Exercise objective: Which lines in the records below contain the string "kern"? Gather each of those lines and copy it in full.
[start of Data]
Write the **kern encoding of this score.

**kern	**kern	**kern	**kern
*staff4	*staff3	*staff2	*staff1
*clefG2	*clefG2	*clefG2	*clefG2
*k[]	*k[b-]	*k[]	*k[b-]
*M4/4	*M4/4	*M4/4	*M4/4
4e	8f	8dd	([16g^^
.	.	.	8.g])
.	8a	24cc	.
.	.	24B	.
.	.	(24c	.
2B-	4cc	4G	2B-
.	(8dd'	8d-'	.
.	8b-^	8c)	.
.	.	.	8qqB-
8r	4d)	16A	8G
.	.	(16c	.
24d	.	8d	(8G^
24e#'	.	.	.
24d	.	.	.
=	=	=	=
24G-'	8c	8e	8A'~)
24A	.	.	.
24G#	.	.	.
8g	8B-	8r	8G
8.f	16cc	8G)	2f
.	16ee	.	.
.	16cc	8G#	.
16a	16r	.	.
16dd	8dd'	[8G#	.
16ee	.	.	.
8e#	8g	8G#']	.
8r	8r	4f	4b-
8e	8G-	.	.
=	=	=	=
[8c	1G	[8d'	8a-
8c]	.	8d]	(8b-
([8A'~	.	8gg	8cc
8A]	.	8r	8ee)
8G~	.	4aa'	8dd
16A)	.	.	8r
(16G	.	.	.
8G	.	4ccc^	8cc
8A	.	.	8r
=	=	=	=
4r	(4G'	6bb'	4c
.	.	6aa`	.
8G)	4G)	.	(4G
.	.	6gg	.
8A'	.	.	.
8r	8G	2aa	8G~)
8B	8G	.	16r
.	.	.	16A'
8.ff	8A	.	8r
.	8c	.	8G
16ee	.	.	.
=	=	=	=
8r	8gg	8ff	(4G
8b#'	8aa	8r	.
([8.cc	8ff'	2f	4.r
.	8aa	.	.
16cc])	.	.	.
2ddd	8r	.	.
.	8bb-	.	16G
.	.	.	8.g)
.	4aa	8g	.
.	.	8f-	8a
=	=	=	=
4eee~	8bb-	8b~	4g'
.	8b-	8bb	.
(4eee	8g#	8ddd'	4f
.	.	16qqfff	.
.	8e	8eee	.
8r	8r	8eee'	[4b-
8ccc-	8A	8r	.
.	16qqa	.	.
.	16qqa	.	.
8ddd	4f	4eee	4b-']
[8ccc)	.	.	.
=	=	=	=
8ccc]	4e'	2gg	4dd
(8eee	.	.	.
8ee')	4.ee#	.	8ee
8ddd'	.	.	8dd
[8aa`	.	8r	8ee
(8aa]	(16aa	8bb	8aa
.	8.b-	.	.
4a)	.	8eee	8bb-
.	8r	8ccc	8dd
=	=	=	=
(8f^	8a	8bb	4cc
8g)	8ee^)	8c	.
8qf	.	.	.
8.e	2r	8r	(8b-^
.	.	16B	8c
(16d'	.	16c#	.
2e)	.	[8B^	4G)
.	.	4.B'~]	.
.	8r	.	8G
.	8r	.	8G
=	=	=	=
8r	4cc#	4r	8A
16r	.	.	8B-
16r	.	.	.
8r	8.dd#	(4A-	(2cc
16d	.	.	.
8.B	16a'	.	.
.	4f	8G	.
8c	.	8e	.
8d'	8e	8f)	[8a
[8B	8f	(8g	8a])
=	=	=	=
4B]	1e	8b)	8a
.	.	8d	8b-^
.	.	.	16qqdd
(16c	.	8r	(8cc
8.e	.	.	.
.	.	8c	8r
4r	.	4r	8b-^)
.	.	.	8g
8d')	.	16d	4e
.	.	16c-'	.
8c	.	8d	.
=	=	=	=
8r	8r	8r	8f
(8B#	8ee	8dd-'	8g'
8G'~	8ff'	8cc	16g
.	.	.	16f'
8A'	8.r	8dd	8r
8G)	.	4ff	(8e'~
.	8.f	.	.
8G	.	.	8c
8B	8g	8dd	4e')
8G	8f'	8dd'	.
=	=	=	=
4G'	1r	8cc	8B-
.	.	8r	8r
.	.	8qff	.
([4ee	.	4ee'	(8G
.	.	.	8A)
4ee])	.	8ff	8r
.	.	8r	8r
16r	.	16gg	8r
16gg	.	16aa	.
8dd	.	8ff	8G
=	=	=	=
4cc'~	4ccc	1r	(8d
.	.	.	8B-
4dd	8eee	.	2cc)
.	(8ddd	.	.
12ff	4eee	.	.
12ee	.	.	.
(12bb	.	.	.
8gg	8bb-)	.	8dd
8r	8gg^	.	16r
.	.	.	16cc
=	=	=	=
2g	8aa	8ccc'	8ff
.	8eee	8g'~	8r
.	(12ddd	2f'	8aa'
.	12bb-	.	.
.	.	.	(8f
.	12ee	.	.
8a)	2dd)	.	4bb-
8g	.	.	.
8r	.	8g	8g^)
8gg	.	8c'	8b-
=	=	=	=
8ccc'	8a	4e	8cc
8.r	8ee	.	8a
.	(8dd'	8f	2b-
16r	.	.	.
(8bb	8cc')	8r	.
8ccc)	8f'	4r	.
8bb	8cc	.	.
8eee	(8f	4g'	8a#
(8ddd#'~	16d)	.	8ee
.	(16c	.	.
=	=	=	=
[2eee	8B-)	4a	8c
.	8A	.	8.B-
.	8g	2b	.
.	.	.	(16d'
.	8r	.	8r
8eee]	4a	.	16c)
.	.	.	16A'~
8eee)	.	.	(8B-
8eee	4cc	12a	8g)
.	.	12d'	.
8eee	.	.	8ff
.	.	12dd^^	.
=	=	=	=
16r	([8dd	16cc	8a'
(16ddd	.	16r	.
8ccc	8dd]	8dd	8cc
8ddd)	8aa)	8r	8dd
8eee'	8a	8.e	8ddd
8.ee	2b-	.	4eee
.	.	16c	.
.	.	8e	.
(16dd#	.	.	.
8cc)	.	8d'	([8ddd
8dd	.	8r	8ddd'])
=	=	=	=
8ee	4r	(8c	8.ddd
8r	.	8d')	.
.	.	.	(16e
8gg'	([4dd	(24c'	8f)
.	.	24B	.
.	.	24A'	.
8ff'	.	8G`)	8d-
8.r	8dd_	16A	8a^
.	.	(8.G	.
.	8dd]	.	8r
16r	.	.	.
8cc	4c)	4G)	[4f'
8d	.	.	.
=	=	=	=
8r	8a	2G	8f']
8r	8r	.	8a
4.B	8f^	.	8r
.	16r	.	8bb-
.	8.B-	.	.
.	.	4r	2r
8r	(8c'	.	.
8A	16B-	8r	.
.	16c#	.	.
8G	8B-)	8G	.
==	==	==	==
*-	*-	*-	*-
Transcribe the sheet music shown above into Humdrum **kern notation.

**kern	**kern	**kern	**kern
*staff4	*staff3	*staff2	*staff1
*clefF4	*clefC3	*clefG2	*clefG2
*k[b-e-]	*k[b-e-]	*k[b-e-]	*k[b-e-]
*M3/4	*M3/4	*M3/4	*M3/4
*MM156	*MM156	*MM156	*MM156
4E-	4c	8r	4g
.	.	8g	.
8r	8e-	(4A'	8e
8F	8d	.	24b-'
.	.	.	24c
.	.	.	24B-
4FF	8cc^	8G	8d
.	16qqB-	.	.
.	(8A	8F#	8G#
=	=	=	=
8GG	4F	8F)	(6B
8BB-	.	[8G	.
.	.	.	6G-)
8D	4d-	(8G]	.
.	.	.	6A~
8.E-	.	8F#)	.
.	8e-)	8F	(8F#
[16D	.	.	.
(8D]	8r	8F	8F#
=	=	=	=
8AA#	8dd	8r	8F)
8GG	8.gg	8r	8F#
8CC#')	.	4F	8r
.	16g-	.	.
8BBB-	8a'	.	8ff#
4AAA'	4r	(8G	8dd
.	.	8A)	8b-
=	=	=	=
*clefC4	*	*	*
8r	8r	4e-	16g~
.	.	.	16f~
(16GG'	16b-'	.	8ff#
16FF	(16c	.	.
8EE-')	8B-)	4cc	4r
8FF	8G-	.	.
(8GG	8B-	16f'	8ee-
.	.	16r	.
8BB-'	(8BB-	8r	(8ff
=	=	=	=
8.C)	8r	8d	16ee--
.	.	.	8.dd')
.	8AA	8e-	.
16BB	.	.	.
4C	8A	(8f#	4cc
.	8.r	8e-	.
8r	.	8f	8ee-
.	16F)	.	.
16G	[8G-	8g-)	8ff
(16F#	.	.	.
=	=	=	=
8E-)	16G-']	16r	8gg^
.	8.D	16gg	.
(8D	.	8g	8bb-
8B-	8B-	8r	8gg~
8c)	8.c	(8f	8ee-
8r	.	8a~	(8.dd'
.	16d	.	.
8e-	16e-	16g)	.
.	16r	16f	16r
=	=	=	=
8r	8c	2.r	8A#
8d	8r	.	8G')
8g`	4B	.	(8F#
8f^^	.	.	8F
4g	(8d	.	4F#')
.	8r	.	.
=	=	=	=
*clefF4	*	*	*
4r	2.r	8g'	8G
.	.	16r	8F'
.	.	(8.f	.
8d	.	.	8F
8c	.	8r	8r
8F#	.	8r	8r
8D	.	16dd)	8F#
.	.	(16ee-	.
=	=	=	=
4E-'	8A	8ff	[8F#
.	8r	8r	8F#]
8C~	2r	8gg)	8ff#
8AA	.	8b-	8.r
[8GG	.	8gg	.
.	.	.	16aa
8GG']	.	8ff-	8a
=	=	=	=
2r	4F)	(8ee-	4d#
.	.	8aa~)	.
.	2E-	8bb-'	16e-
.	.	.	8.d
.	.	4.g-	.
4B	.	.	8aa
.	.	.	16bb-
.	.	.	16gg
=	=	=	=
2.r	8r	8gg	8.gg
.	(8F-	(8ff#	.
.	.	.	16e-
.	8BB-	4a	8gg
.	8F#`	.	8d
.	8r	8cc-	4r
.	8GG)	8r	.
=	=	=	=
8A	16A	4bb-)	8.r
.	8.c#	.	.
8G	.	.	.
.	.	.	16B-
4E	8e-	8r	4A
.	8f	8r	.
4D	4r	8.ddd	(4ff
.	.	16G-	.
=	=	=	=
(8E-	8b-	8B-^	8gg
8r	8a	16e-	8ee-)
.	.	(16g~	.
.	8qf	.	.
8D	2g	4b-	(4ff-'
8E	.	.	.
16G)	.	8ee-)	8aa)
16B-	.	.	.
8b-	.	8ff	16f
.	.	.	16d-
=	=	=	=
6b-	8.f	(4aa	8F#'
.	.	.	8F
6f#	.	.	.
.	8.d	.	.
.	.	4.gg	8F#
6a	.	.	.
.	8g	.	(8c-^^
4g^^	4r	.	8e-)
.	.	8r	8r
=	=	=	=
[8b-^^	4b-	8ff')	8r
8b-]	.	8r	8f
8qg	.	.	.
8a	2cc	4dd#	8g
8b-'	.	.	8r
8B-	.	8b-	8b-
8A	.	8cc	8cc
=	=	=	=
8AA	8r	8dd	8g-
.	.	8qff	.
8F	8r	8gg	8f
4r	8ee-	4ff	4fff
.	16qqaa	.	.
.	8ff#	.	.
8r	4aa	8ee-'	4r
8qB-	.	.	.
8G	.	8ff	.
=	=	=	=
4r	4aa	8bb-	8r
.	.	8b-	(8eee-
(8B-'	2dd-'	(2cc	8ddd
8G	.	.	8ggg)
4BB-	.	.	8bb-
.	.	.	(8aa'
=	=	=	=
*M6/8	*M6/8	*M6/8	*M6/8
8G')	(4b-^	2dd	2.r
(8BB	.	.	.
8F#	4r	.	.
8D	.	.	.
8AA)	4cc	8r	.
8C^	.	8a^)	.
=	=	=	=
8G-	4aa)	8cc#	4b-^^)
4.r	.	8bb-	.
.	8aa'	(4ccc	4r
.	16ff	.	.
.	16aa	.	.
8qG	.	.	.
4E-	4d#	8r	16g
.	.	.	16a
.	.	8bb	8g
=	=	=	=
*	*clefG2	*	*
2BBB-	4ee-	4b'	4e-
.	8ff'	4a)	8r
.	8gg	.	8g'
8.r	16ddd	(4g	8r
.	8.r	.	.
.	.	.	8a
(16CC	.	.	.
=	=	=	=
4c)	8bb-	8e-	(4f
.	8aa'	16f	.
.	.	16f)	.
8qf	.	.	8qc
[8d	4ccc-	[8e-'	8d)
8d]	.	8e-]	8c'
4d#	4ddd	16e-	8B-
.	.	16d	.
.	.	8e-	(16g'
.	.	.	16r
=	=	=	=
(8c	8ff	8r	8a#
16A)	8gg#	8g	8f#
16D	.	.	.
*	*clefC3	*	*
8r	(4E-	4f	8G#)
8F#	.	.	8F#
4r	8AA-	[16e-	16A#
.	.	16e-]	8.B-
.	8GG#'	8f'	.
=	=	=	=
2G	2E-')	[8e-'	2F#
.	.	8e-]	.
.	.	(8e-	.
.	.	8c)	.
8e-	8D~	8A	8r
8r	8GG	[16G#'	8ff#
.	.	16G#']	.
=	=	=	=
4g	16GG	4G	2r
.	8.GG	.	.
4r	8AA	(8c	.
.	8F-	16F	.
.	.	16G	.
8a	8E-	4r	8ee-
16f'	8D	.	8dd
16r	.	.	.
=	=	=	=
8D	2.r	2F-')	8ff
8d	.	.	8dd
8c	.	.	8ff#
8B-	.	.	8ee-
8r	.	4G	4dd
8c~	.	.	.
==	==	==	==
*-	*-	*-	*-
[end of Data]
Task result:
Write the **kern encoding of this score.
**kern	**kern	**kern	**kern
Transcribe the sheet music shown above into Humdrum **kern notation.
**kern	**kern	**kern	**kern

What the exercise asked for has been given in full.